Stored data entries

··········

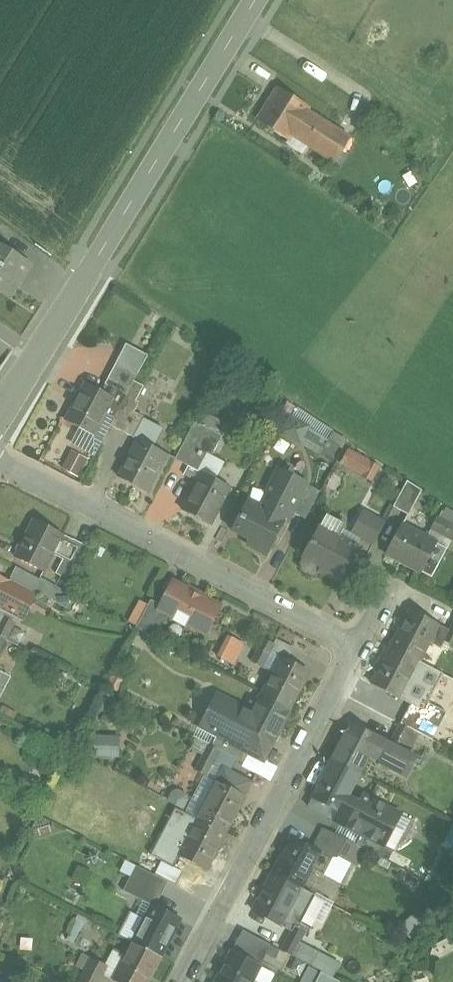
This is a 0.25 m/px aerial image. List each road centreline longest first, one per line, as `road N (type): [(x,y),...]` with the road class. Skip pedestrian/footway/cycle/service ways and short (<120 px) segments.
road 1 (residential): [(182,981),(354,648),(0,458)]
road 2 (tertiary): [(257,0),(0,419)]

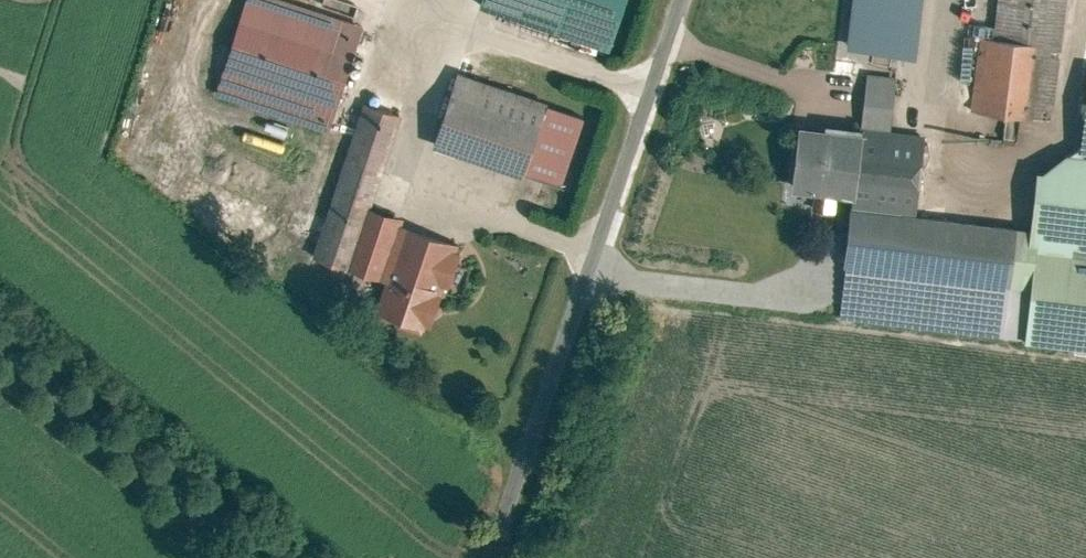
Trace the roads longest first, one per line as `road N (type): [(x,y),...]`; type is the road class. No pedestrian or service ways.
road 1 (unclassified): [(680,0),(490,557)]
road 2 (unclassified): [(0,357),(252,557)]

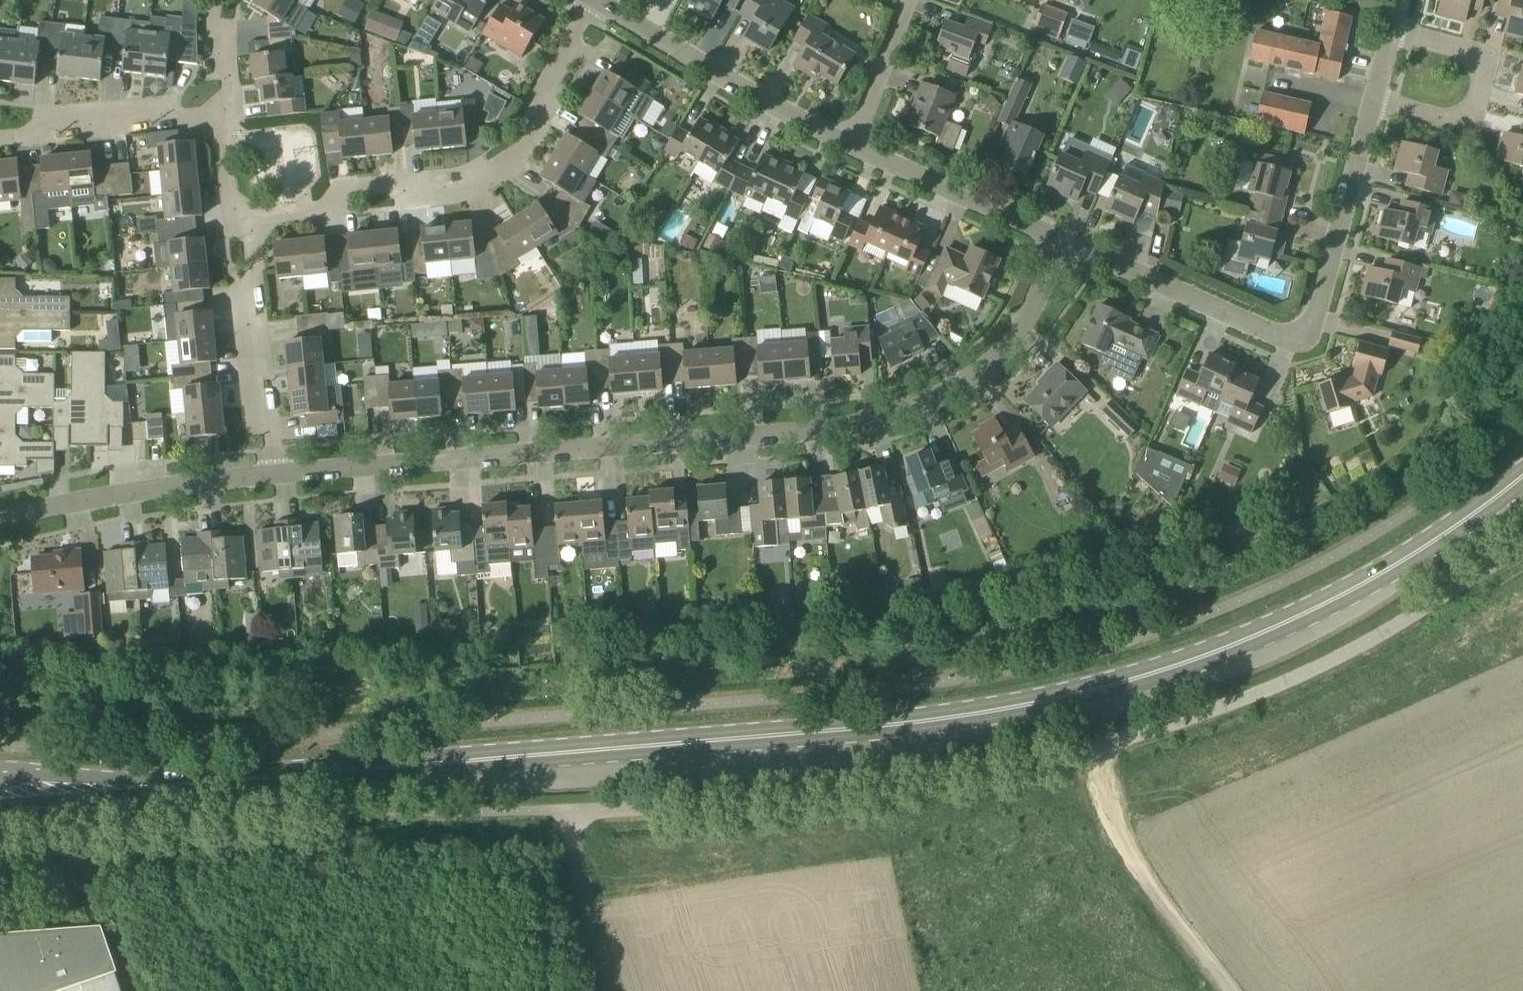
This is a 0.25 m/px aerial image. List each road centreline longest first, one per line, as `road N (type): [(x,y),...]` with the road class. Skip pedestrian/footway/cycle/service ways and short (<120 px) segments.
road 1 (primary): [(21,790),(882,729),(1023,711),(1162,673),(1294,622),(1415,558),(1522,477)]
road 2 (unclassified): [(571,809),(844,790),(1097,745),(1284,684),(1522,545)]
road 3 (residential): [(263,482),(400,463),(858,430),(911,412),(972,372),(1028,318),(1081,247)]
road 4 (residential): [(1081,247),(1273,336),(1292,336),(1326,299),(1381,92)]
road 5 (residential): [(239,221),(486,188),(508,173),(525,147),(599,0)]
road 6 (residential): [(600,0),(848,141)]
road 7 (track): [(1232,990),(1163,903),(1126,835),(1097,745)]
road 8 (residential): [(0,513),(263,482)]
road 9 (residential): [(263,482),(239,221)]
road 10 (residential): [(848,141),(1081,247)]
road 11 (residential): [(1381,92),(1462,120),(1480,101),(1488,64),(1457,46),(1398,34)]
road 12 (residential): [(0,141),(227,107)]
road 13 (residential): [(848,141),(907,0)]

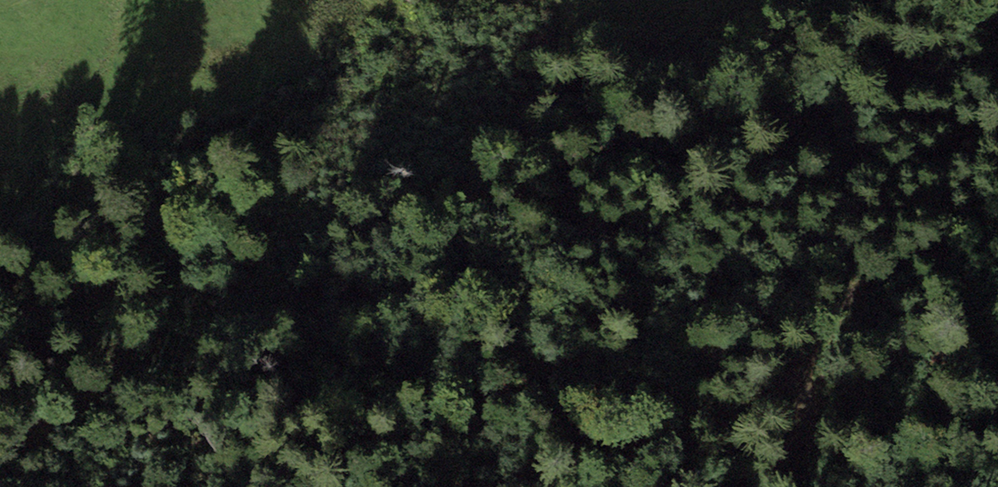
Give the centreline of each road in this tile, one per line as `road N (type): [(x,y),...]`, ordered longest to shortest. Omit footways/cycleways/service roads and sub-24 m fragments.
road 1 (track): [(0,308),(124,220),(241,151),(407,77),(454,42)]
road 2 (track): [(498,486),(553,465),(619,457),(811,377)]
road 3 (track): [(9,303),(95,150),(136,0)]
road 4 (track): [(775,486),(800,453),(814,413),(812,333),(823,310),(862,281)]

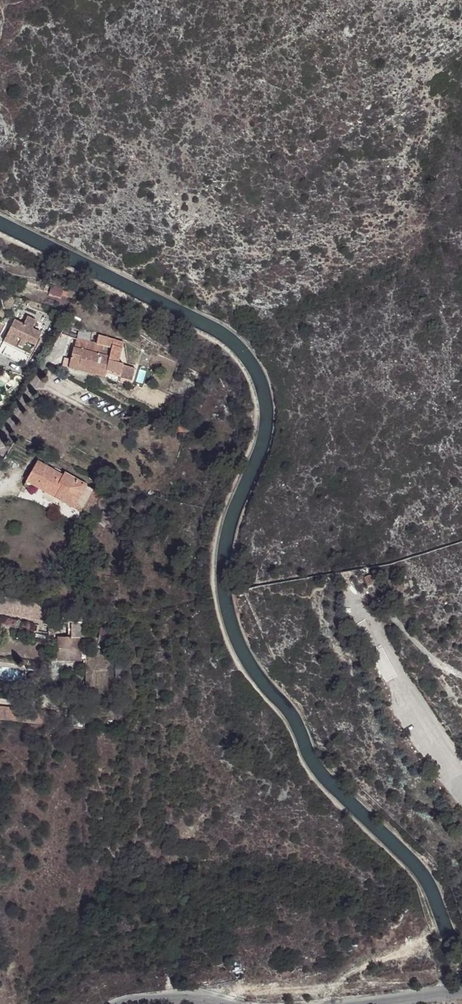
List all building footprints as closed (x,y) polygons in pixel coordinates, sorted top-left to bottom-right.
[(62,296),(64,291),(52,287),(50,291),(62,296)] [(13,316),(2,337),(29,351),(40,329),(31,325),(35,317),(26,312),(22,320),(13,316)] [(76,338),(73,348),(72,347),(66,367),(76,370),(77,363),(96,369),(94,376),(103,379),(105,373),(131,382),(135,371),(119,365),(123,352),(125,344),(101,336),(99,344),(92,342),(95,333),(80,328),(80,326),(70,319),(61,331),(76,338)] [(76,370),(94,376),(96,369),(77,363),(76,370)] [(35,482),(56,494),(59,489),(73,498),(84,480),(65,469),(64,472),(37,456),(26,477),(27,477),(35,482)] [(33,486),(35,482),(27,477),(25,481),(33,486)] [(59,489),(56,494),(63,498),(75,505),(88,482),(84,480),(73,498),(59,489)] [(63,498),(56,494),(53,500),(60,504),(63,498)] [(101,517),(111,523),(113,515),(104,510),(101,517)] [(362,574),(366,583),(373,580),(369,571),(362,574)] [(46,619),(48,606),(32,603),(0,597),(0,612),(46,619)] [(84,622),(85,612),(76,611),(76,621),(84,622)] [(84,661),(84,637),(58,635),(57,659),(84,661)] [(41,669),(39,679),(49,680),(49,647),(40,646),(41,669)] [(49,721),(49,706),(0,706),(0,721),(49,721)]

··········

Give the records above again in full and exactly, but exclude every picture.

■ WRITTEN RESPONSE:
This is a 0.25 m/px aerial image. List each road centreline longest first, one per line, as `road N (type): [(x,y),...]` with the road class. Skip pedestrian/footway/cycle/service ways and short (<120 px) segments.
road 1 (residential): [(182,981),(354,648),(0,458)]
road 2 (tertiary): [(257,0),(0,419)]

Trace the roads longest first, one per line as `road N (type): [(x,y),...]`; type is the road class. No pedestrian or service ways.
road 1 (unclassified): [(680,0),(490,557)]
road 2 (unclassified): [(0,357),(252,557)]

This is a 0.25 m/px aerial image. List each road centreline longest first, one per line, as `road N (type): [(x,y),...]` with the road class. Skip pedestrian/footway/cycle/service ways and short (<120 px) segments.
road 1 (primary): [(21,790),(882,729),(1023,711),(1162,673),(1294,622),(1415,558),(1522,477)]
road 2 (unclassified): [(571,809),(844,790),(1097,745),(1284,684),(1522,545)]
road 3 (residential): [(263,482),(400,463),(858,430),(911,412),(972,372),(1028,318),(1081,247)]
road 4 (residential): [(1081,247),(1273,336),(1292,336),(1326,299),(1381,92)]
road 5 (residential): [(239,221),(486,188),(508,173),(525,147),(599,0)]
road 6 (residential): [(600,0),(848,141)]
road 7 (track): [(1232,990),(1163,903),(1126,835),(1097,745)]
road 8 (residential): [(0,513),(263,482)]
road 9 (residential): [(263,482),(239,221)]
road 10 (residential): [(848,141),(1081,247)]
road 11 (residential): [(1381,92),(1462,120),(1480,101),(1488,64),(1457,46),(1398,34)]
road 12 (residential): [(0,141),(227,107)]
road 13 (residential): [(848,141),(907,0)]

Give the centreline of each road in this tile, one per line as `road N (type): [(x,y),...]`, ordered longest to shortest. Omit footways/cycleways/service roads and sub-24 m fragments.
road 1 (track): [(0,308),(124,220),(241,151),(407,77),(454,42)]
road 2 (track): [(498,486),(553,465),(619,457),(811,377)]
road 3 (track): [(9,303),(95,150),(136,0)]
road 4 (track): [(775,486),(800,453),(814,413),(812,333),(823,310),(862,281)]

List all building footprints as closed (x,y) polygons in pixel coordinates, sorted top-left to bottom-right.
[(62,296),(64,291),(52,287),(50,291),(62,296)] [(13,316),(2,337),(29,351),(40,329),(31,325),(35,317),(26,312),(22,320),(13,316)] [(76,338),(73,348),(72,347),(66,367),(76,370),(77,363),(96,369),(94,376),(103,379),(105,373),(131,382),(135,371),(119,365),(123,352),(125,344),(101,336),(99,344),(92,342),(95,333),(80,328),(80,326),(70,319),(61,331),(76,338)] [(76,370),(94,376),(96,369),(77,363),(76,370)] [(35,482),(56,494),(59,489),(73,498),(84,480),(65,469),(64,472),(37,456),(26,477),(27,477),(35,482)] [(33,486),(35,482),(27,477),(25,481),(33,486)] [(59,489),(56,494),(63,498),(75,505),(88,482),(84,480),(73,498),(59,489)] [(63,498),(56,494),(53,500),(60,504),(63,498)] [(101,517),(111,523),(113,515),(104,510),(101,517)] [(362,574),(366,583),(373,580),(369,571),(362,574)] [(46,619),(48,606),(32,603),(0,597),(0,612),(46,619)] [(84,622),(85,612),(76,611),(76,621),(84,622)] [(84,661),(84,637),(58,635),(57,659),(84,661)] [(41,669),(39,679),(49,680),(49,647),(40,646),(41,669)] [(49,721),(49,706),(0,706),(0,721),(49,721)]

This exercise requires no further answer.